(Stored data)

-- -- --

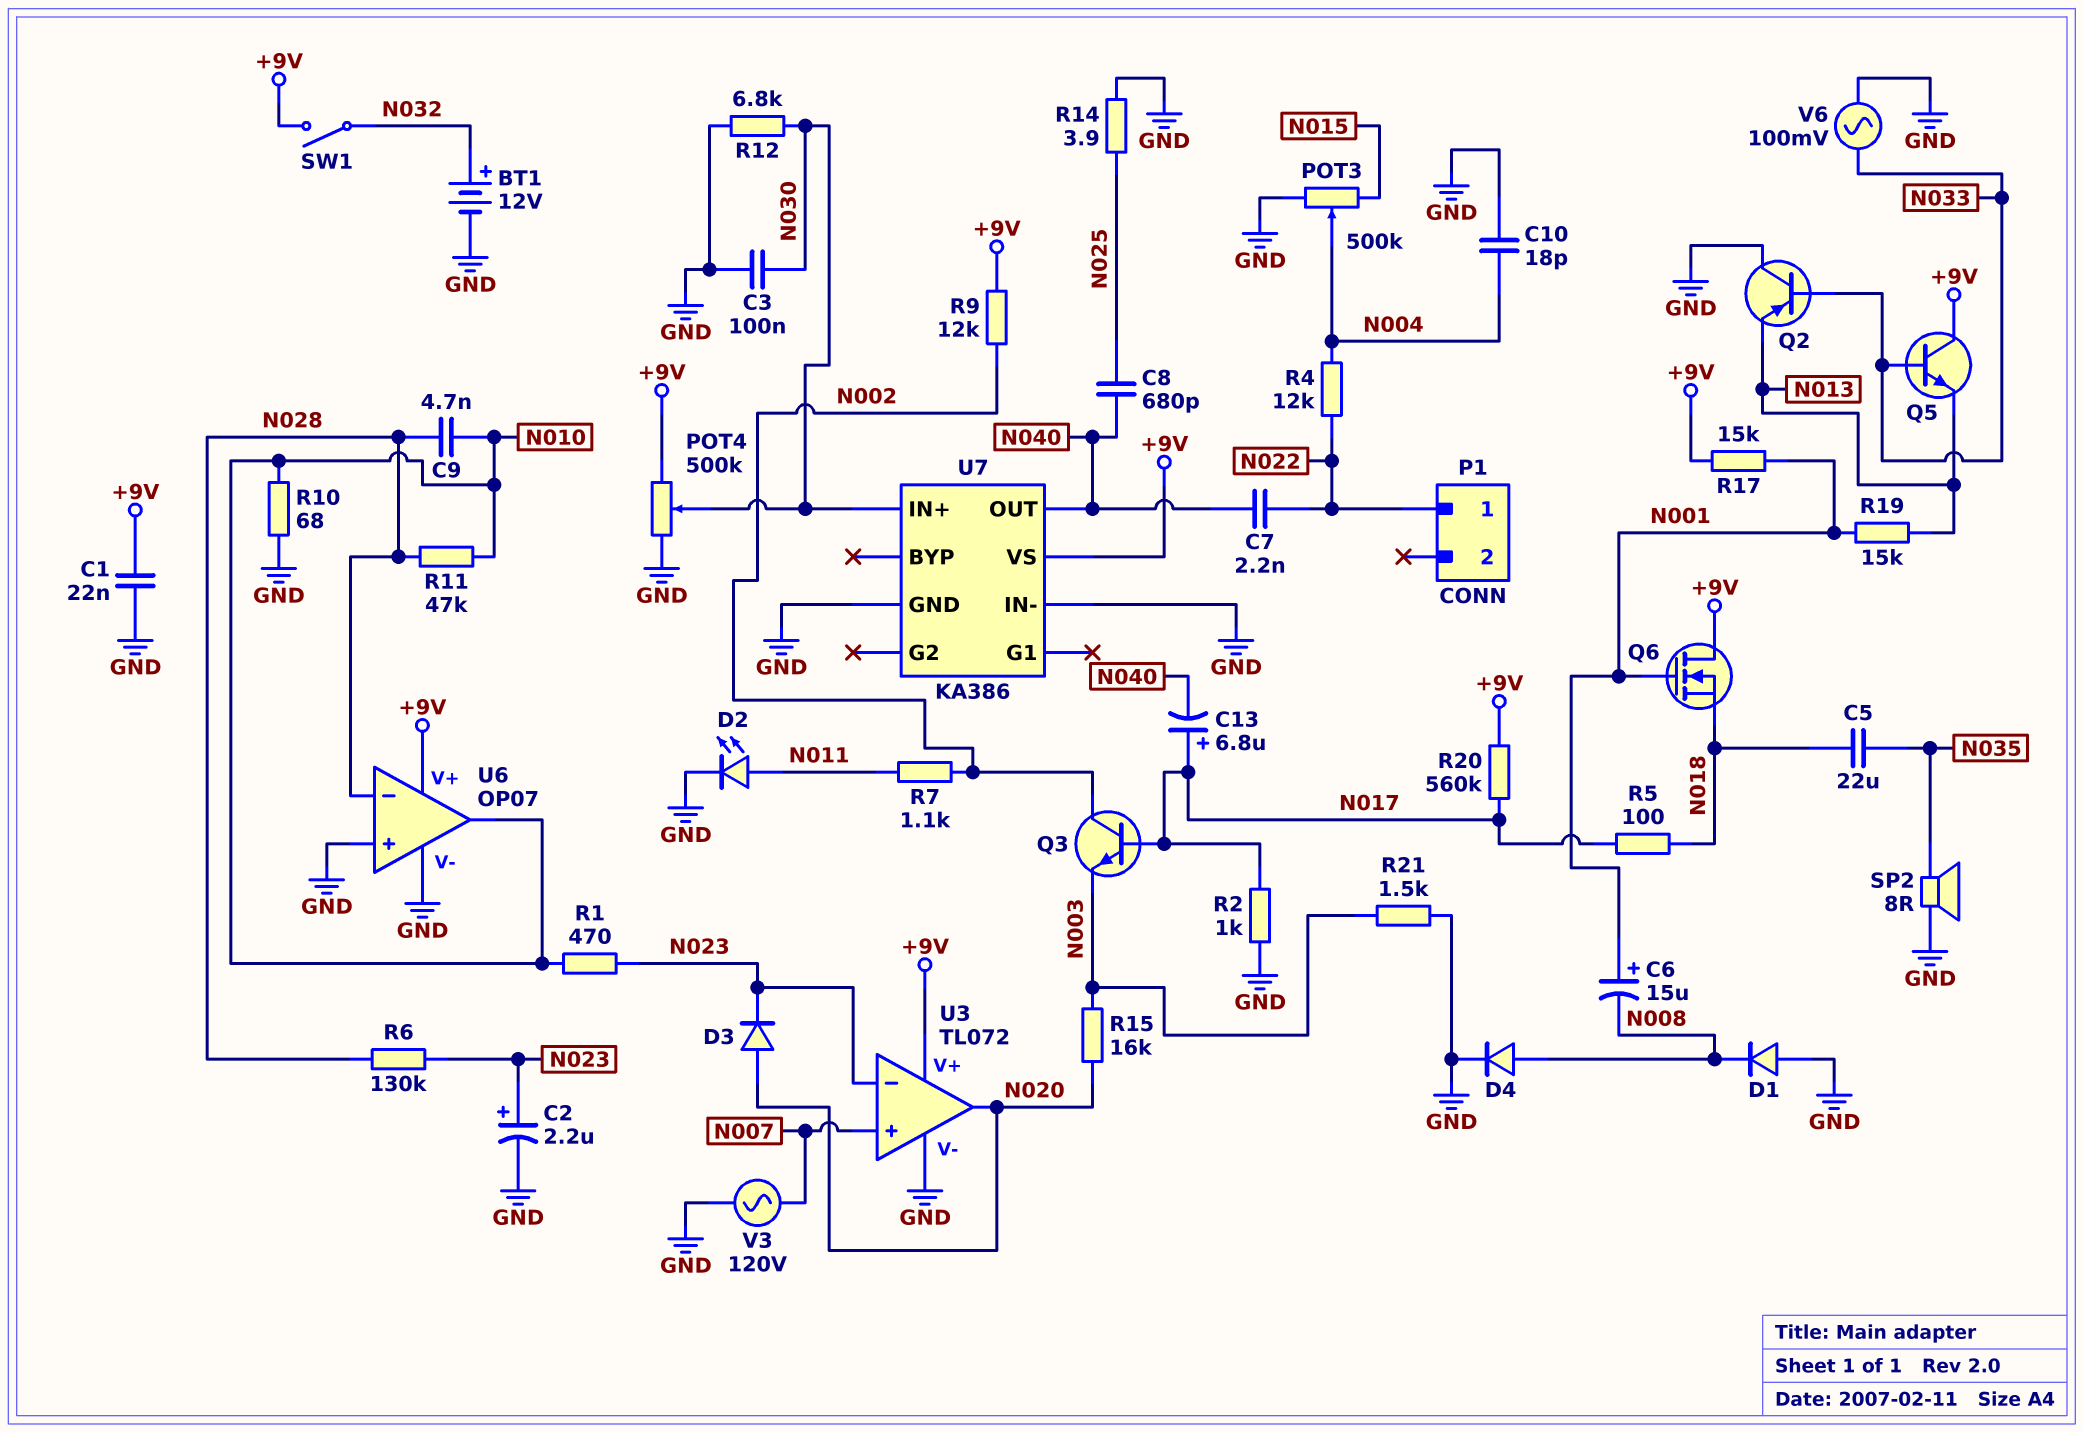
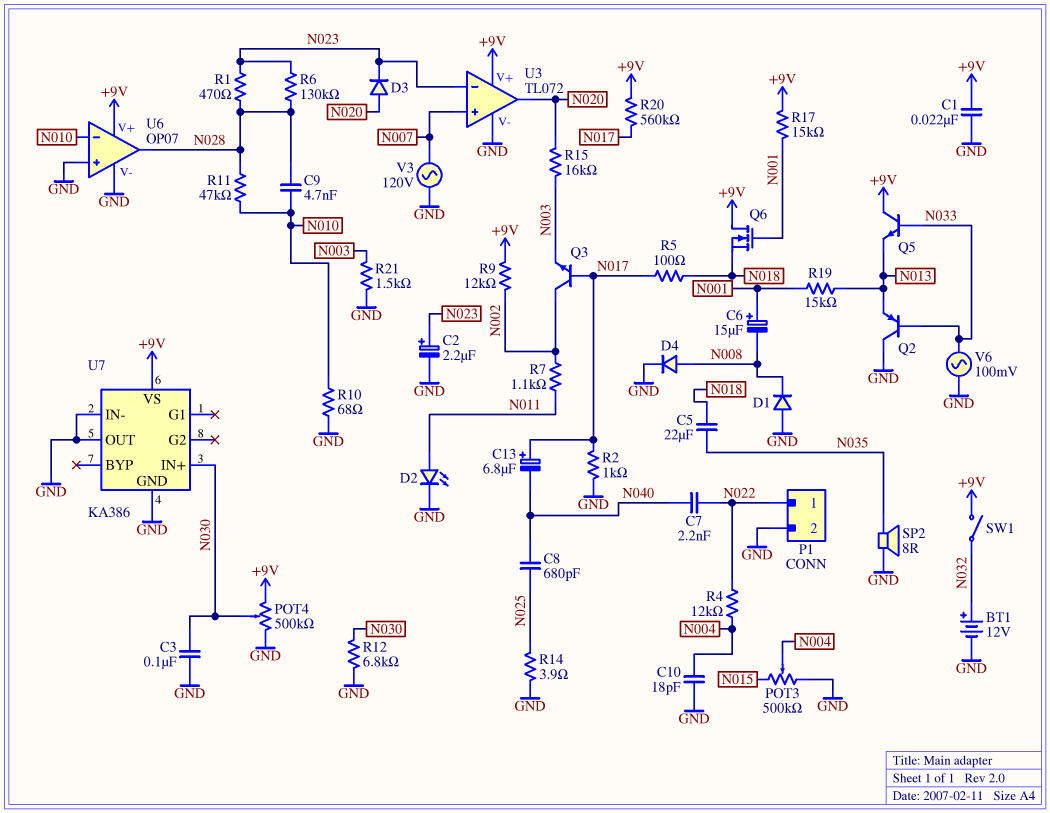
P1 pin 2: none -> GND
R1: 470 (N010, N023) -> 470 (N023, N028)
U6 pin in-: N028 -> N010
U6 pin out: N010 -> N028
U7 pin OUT: N040 -> GND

-- -- --

What you are asked to do — An exact copy of the entries from the line containing "U6 pin in-: N028 -> N010" through the last line is the expected answer.

Answer for this exercise —
U6 pin in-: N028 -> N010
U6 pin out: N010 -> N028
U7 pin OUT: N040 -> GND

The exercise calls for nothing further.